(Coordinate change listings)

▬▬▬

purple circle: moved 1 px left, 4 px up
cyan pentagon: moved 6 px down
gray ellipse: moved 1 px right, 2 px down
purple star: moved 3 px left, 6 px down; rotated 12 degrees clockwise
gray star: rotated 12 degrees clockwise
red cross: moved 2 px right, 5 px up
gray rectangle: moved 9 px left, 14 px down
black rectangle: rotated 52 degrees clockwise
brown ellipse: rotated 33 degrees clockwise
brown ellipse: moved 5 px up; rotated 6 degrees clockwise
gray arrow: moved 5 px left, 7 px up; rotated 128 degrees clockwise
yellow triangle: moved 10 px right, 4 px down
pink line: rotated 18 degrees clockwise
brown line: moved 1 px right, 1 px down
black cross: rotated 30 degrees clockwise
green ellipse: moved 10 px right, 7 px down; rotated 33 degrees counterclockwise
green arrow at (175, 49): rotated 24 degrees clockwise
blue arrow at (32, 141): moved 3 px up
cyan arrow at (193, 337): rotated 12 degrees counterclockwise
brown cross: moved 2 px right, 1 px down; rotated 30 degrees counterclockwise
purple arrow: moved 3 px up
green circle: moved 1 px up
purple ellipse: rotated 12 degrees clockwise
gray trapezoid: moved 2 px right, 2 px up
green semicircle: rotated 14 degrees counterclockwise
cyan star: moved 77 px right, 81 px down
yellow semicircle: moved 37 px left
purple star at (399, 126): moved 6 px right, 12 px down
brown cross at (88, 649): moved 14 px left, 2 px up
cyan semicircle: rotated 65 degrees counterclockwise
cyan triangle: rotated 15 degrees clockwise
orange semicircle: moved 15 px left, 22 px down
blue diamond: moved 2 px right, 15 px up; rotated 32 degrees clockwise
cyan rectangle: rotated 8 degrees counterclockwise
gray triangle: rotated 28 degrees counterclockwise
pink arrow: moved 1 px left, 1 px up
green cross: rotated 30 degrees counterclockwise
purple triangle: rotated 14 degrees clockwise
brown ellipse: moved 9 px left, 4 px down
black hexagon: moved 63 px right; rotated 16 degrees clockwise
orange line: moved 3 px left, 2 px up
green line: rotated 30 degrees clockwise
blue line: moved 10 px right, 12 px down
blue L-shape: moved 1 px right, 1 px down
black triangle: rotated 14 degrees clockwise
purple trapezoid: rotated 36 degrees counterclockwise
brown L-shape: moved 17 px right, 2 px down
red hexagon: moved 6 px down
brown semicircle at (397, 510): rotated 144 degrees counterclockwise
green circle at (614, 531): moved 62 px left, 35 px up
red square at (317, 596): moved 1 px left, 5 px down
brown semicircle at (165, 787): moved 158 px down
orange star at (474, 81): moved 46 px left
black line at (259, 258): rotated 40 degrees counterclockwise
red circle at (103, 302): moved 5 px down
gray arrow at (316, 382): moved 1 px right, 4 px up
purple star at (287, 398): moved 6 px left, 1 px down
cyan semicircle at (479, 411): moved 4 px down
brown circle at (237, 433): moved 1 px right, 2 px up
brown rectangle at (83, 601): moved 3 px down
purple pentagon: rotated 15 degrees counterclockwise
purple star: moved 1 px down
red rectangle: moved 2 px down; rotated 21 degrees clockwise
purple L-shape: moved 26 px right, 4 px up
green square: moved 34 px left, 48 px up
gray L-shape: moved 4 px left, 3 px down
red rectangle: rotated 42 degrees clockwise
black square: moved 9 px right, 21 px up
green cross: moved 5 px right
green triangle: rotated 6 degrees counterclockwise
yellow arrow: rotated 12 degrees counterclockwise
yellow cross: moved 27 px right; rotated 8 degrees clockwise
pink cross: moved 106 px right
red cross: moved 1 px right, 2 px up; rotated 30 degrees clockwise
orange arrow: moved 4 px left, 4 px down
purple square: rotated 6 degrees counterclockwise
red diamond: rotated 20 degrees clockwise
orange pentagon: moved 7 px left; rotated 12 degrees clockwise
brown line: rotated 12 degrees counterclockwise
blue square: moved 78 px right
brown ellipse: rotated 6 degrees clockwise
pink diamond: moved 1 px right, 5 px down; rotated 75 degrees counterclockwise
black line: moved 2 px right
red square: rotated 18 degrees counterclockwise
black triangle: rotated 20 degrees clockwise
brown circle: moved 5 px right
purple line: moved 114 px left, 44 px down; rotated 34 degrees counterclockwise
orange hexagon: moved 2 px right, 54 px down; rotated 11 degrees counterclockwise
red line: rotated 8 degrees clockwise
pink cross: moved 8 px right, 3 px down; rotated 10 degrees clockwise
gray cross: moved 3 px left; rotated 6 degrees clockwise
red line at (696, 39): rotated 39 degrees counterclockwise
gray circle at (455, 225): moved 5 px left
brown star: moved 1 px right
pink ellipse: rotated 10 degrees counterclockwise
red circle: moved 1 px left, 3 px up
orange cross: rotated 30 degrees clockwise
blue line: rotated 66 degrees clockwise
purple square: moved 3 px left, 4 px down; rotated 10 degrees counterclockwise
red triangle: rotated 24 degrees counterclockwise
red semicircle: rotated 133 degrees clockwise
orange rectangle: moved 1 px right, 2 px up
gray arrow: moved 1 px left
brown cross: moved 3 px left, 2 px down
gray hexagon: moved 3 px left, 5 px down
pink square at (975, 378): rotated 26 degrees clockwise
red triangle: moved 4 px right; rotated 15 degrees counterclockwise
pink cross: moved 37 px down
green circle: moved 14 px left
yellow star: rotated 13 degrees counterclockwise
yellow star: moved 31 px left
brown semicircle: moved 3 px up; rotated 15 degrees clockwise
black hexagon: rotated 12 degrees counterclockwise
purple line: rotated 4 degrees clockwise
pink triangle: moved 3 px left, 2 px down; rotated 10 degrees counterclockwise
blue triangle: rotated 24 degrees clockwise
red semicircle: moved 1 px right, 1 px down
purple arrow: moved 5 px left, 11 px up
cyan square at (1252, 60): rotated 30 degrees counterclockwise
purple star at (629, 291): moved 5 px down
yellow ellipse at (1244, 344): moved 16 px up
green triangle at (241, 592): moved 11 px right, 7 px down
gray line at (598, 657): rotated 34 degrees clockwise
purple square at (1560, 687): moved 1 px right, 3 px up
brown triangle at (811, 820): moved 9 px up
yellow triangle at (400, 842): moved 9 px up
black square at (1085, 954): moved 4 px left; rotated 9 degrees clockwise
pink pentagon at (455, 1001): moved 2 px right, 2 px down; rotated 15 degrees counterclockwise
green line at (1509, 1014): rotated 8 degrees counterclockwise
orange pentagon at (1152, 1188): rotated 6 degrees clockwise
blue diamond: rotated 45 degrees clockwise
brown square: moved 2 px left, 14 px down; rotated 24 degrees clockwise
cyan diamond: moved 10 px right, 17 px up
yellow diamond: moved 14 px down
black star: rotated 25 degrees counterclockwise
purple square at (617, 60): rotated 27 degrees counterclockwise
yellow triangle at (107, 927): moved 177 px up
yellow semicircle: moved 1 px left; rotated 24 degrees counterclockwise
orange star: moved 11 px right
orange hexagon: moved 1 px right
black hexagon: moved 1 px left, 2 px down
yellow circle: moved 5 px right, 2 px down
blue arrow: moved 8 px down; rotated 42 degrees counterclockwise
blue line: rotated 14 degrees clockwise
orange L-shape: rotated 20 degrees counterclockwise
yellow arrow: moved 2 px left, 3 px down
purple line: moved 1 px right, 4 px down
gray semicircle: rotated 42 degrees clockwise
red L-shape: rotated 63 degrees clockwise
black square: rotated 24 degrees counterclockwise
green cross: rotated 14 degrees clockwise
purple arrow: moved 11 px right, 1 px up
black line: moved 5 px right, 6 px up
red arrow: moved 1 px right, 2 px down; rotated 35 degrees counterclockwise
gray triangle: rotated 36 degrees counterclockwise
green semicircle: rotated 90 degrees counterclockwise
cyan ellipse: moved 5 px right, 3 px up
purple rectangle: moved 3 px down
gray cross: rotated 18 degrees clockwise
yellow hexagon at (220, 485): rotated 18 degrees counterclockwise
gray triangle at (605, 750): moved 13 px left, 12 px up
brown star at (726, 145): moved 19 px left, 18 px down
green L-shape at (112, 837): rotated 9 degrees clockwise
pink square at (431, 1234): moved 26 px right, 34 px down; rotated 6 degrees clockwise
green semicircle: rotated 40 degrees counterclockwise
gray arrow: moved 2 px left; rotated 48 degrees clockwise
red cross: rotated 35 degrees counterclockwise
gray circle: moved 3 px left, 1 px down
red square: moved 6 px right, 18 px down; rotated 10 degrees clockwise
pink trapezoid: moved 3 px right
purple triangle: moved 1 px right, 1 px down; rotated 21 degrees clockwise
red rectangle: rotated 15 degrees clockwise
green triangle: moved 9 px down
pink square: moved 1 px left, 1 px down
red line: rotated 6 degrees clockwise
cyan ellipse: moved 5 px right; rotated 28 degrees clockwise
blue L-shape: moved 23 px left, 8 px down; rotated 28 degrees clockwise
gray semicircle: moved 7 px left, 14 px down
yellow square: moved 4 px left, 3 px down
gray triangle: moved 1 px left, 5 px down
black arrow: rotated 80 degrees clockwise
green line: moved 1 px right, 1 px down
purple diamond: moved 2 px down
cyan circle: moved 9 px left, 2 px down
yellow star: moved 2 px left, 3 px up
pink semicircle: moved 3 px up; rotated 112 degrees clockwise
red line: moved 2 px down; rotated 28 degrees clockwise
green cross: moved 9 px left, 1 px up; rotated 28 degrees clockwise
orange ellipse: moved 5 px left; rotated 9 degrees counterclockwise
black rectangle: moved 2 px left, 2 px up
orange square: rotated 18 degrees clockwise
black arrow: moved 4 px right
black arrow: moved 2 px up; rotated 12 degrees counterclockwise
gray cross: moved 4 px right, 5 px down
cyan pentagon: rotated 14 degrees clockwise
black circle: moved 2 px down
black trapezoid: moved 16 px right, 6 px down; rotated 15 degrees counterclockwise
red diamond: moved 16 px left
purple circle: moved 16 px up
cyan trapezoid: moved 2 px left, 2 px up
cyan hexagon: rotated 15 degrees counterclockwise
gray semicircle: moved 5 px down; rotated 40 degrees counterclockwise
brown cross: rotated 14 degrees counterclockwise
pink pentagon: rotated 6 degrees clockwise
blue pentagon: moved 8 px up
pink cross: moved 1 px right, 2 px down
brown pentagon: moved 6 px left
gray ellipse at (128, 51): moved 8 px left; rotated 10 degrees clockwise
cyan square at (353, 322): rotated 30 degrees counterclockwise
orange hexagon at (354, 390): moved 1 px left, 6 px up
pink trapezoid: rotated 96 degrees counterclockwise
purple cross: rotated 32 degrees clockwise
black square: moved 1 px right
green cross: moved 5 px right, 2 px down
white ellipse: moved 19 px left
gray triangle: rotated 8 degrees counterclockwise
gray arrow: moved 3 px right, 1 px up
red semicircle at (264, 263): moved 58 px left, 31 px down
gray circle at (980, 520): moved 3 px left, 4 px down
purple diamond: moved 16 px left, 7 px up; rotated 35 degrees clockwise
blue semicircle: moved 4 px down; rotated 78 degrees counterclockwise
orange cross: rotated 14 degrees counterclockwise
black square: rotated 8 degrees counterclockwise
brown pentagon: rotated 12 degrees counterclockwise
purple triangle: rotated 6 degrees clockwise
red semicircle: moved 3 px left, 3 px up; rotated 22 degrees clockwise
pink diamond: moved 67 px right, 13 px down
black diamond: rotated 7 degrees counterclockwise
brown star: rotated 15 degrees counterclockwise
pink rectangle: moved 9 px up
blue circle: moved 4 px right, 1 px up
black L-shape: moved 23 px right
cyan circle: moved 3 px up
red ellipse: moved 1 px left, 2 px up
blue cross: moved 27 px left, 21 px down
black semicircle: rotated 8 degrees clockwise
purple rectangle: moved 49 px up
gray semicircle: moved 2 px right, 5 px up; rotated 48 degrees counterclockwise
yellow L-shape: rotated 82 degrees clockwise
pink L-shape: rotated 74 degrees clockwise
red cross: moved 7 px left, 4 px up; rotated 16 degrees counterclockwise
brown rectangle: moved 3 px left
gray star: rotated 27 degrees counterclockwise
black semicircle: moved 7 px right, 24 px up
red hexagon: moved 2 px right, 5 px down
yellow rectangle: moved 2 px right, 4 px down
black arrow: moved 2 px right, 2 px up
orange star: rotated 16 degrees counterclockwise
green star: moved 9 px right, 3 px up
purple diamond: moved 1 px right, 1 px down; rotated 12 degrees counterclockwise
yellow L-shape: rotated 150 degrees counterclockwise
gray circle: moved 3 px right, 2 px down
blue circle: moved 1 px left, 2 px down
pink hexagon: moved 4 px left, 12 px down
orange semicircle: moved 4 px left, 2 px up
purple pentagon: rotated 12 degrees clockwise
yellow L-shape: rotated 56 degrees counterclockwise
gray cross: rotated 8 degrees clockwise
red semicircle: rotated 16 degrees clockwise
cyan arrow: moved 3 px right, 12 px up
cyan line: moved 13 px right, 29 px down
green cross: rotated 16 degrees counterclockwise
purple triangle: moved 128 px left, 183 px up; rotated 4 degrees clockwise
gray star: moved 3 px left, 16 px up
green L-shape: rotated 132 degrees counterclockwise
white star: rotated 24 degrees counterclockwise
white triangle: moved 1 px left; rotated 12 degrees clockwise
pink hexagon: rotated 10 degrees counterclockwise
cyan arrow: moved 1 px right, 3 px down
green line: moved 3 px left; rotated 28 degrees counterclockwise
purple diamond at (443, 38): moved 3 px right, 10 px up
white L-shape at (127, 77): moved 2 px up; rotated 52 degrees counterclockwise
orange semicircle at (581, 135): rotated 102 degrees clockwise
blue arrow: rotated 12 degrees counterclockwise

▬▬▬

• _Exercise details_: Start with the line above that contains "green square: moved 34 px left, 48 px up" and end with the line that contains "purple line: moved 114". Write out those lines exactly, and only those.

• _Task result_:
green square: moved 34 px left, 48 px up
gray L-shape: moved 4 px left, 3 px down
red rectangle: rotated 42 degrees clockwise
black square: moved 9 px right, 21 px up
green cross: moved 5 px right
green triangle: rotated 6 degrees counterclockwise
yellow arrow: rotated 12 degrees counterclockwise
yellow cross: moved 27 px right; rotated 8 degrees clockwise
pink cross: moved 106 px right
red cross: moved 1 px right, 2 px up; rotated 30 degrees clockwise
orange arrow: moved 4 px left, 4 px down
purple square: rotated 6 degrees counterclockwise
red diamond: rotated 20 degrees clockwise
orange pentagon: moved 7 px left; rotated 12 degrees clockwise
brown line: rotated 12 degrees counterclockwise
blue square: moved 78 px right
brown ellipse: rotated 6 degrees clockwise
pink diamond: moved 1 px right, 5 px down; rotated 75 degrees counterclockwise
black line: moved 2 px right
red square: rotated 18 degrees counterclockwise
black triangle: rotated 20 degrees clockwise
brown circle: moved 5 px right
purple line: moved 114 px left, 44 px down; rotated 34 degrees counterclockwise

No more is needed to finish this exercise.